**Records for this exercise:**
________________

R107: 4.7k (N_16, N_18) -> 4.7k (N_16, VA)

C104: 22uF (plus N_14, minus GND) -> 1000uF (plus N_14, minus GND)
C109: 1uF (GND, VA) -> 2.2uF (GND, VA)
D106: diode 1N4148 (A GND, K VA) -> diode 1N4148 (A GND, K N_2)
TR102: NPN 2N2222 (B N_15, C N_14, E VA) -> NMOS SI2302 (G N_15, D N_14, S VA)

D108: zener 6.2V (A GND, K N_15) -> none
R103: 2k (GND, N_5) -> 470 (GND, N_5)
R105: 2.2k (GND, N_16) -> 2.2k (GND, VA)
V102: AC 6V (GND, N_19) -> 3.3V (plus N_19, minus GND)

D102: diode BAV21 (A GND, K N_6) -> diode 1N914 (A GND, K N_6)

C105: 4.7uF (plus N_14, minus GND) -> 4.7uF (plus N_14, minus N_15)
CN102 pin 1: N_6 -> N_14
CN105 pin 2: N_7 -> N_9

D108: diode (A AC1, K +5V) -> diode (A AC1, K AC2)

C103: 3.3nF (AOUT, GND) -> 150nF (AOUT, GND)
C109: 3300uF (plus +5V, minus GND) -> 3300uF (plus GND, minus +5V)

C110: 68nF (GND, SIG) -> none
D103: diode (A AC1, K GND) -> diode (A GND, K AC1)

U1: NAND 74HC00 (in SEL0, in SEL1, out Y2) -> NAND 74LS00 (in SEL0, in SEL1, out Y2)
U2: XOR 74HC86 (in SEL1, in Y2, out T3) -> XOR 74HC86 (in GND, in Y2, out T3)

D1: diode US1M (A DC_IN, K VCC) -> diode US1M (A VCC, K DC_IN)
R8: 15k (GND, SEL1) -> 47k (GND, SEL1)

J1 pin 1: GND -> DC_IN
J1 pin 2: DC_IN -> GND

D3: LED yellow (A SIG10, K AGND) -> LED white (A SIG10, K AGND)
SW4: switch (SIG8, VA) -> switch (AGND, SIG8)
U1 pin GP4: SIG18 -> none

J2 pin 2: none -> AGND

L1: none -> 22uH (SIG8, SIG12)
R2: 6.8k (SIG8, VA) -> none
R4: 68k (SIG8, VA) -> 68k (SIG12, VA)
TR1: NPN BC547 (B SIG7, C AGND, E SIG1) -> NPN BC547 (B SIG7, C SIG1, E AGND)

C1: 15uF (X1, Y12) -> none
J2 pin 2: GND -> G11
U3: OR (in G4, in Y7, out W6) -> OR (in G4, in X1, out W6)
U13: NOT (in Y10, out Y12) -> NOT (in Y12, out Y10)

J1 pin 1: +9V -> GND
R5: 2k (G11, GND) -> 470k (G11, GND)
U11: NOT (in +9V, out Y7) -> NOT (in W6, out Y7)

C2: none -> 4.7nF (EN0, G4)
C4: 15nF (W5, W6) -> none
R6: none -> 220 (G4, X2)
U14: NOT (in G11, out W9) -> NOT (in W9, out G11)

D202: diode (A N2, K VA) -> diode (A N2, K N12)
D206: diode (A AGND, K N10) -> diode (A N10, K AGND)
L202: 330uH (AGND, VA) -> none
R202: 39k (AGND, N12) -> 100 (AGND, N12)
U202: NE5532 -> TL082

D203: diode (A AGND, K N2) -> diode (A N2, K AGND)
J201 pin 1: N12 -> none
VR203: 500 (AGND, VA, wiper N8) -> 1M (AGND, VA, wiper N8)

________________

Restate word for word the entries above, starting at the line with "D3: LED yellow" and ending at the line with "R5: 2k (G11, GND) -> 470k (G11, GND)", inclusive, and no others.

**Exercise solution:**
D3: LED yellow (A SIG10, K AGND) -> LED white (A SIG10, K AGND)
SW4: switch (SIG8, VA) -> switch (AGND, SIG8)
U1 pin GP4: SIG18 -> none

J2 pin 2: none -> AGND

L1: none -> 22uH (SIG8, SIG12)
R2: 6.8k (SIG8, VA) -> none
R4: 68k (SIG8, VA) -> 68k (SIG12, VA)
TR1: NPN BC547 (B SIG7, C AGND, E SIG1) -> NPN BC547 (B SIG7, C SIG1, E AGND)

C1: 15uF (X1, Y12) -> none
J2 pin 2: GND -> G11
U3: OR (in G4, in Y7, out W6) -> OR (in G4, in X1, out W6)
U13: NOT (in Y10, out Y12) -> NOT (in Y12, out Y10)

J1 pin 1: +9V -> GND
R5: 2k (G11, GND) -> 470k (G11, GND)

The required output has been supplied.